** Exercise requirements **
For the listing below, return the line containing "Knopf [schwarz] |", the line containing "Nudelholz [rot] |", and all lines in between, exactly as written and nothing else.

** Information shown **
====

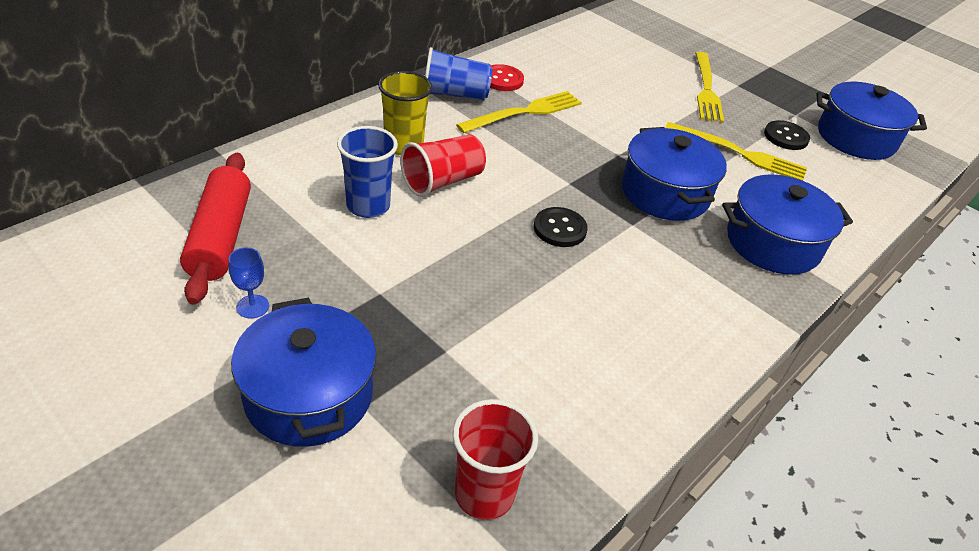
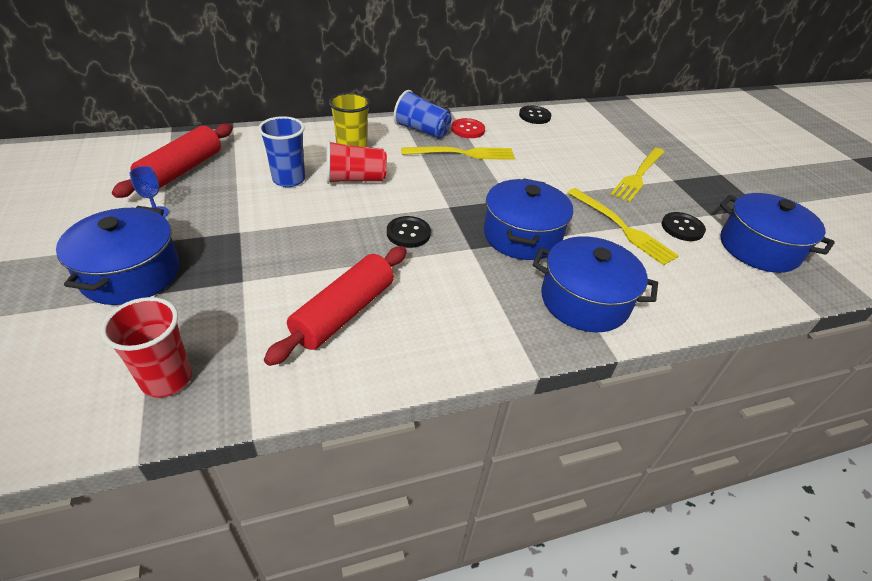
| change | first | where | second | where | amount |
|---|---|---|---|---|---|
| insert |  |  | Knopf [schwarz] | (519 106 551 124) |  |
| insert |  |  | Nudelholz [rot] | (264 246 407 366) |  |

====

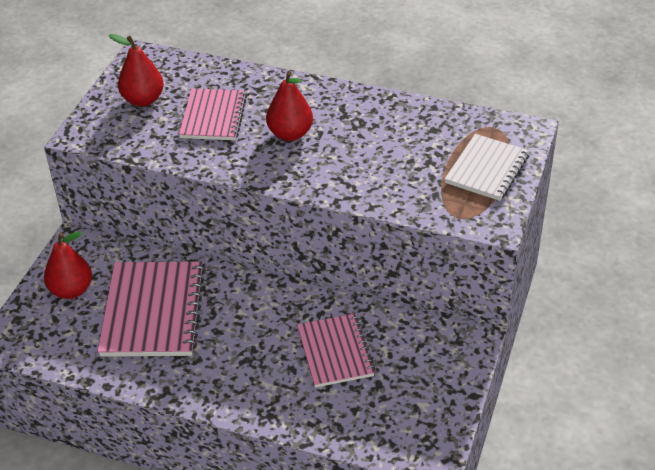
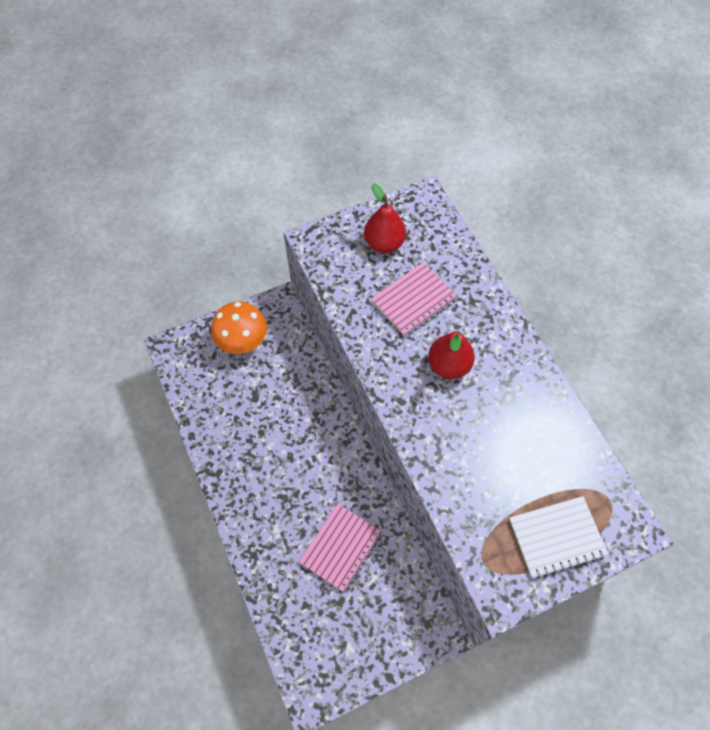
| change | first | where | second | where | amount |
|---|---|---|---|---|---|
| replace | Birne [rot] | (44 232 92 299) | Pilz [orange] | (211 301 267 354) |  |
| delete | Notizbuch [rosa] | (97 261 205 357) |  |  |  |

====

** Output **
| insert |  |  | Knopf [schwarz] | (519 106 551 124) |  |
| insert |  |  | Nudelholz [rot] | (264 246 407 366) |  |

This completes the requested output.